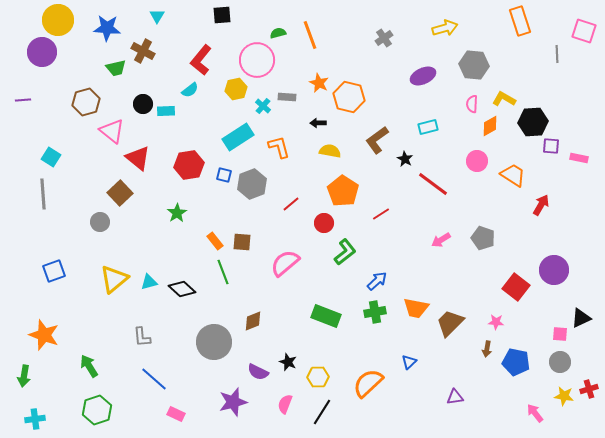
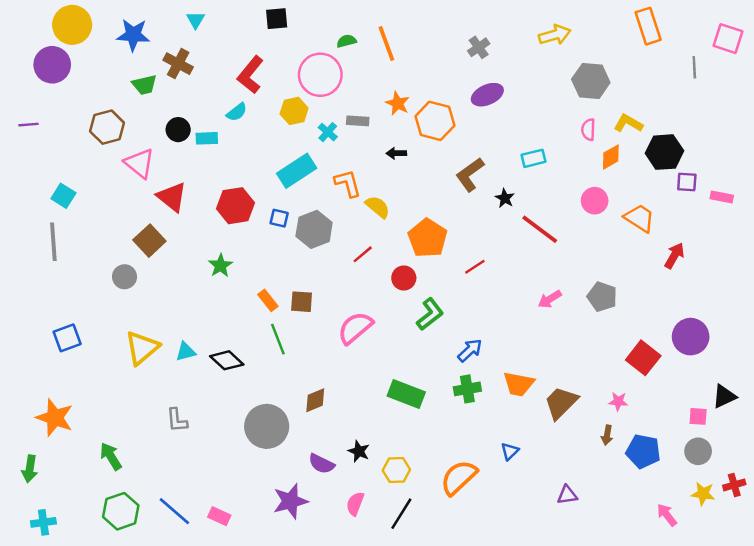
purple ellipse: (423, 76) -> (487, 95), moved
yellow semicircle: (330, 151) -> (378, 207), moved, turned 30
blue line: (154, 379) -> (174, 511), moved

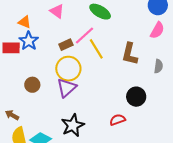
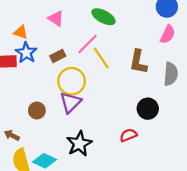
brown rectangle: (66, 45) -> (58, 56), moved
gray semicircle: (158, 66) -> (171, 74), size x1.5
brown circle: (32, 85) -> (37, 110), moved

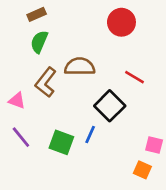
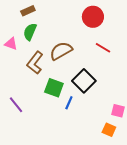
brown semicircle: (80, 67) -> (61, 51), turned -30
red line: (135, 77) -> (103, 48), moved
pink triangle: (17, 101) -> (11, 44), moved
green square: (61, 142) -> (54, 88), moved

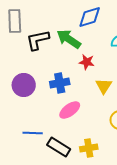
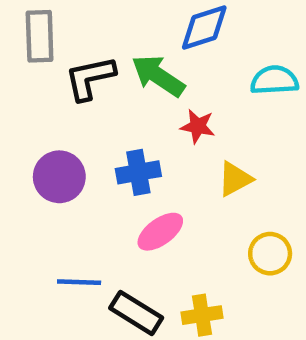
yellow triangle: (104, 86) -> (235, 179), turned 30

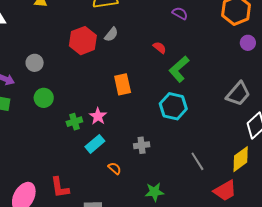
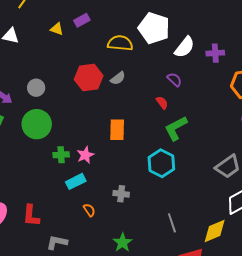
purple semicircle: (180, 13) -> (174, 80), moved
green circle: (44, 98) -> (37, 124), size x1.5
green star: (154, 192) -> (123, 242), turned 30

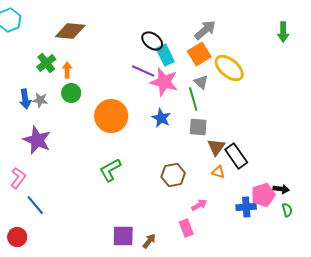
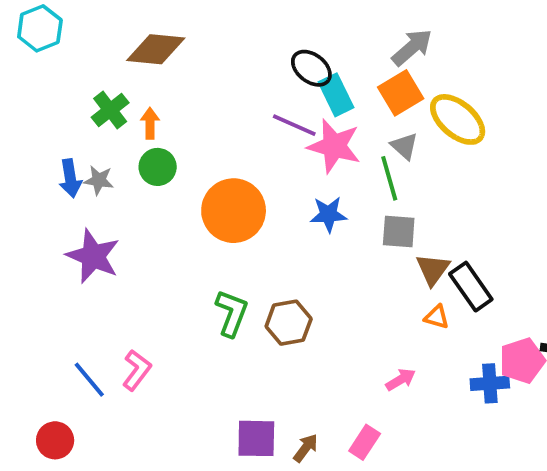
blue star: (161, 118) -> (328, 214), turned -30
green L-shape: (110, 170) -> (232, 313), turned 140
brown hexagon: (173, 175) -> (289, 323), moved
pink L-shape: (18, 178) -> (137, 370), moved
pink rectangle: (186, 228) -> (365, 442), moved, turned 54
━━━━━━━━━━━━━━━━━━━━━━━━━━━━━━
What is needed is every record above, restated word for word, with the pictures left out.

purple ellipse: (423, 76) -> (487, 95), moved
yellow semicircle: (330, 151) -> (378, 207), moved, turned 30
blue line: (154, 379) -> (174, 511), moved

brown rectangle: (66, 45) -> (58, 56), moved
gray semicircle: (158, 66) -> (171, 74), size x1.5
brown circle: (32, 85) -> (37, 110), moved

brown semicircle: (80, 67) -> (61, 51), turned -30
red line: (135, 77) -> (103, 48), moved
pink triangle: (17, 101) -> (11, 44), moved
green square: (61, 142) -> (54, 88), moved

yellow triangle: (104, 86) -> (235, 179), turned 30

purple semicircle: (180, 13) -> (174, 80), moved
green circle: (44, 98) -> (37, 124), size x1.5
green star: (154, 192) -> (123, 242), turned 30

blue star: (161, 118) -> (328, 214), turned -30
green L-shape: (110, 170) -> (232, 313), turned 140
brown hexagon: (173, 175) -> (289, 323), moved
pink L-shape: (18, 178) -> (137, 370), moved
pink rectangle: (186, 228) -> (365, 442), moved, turned 54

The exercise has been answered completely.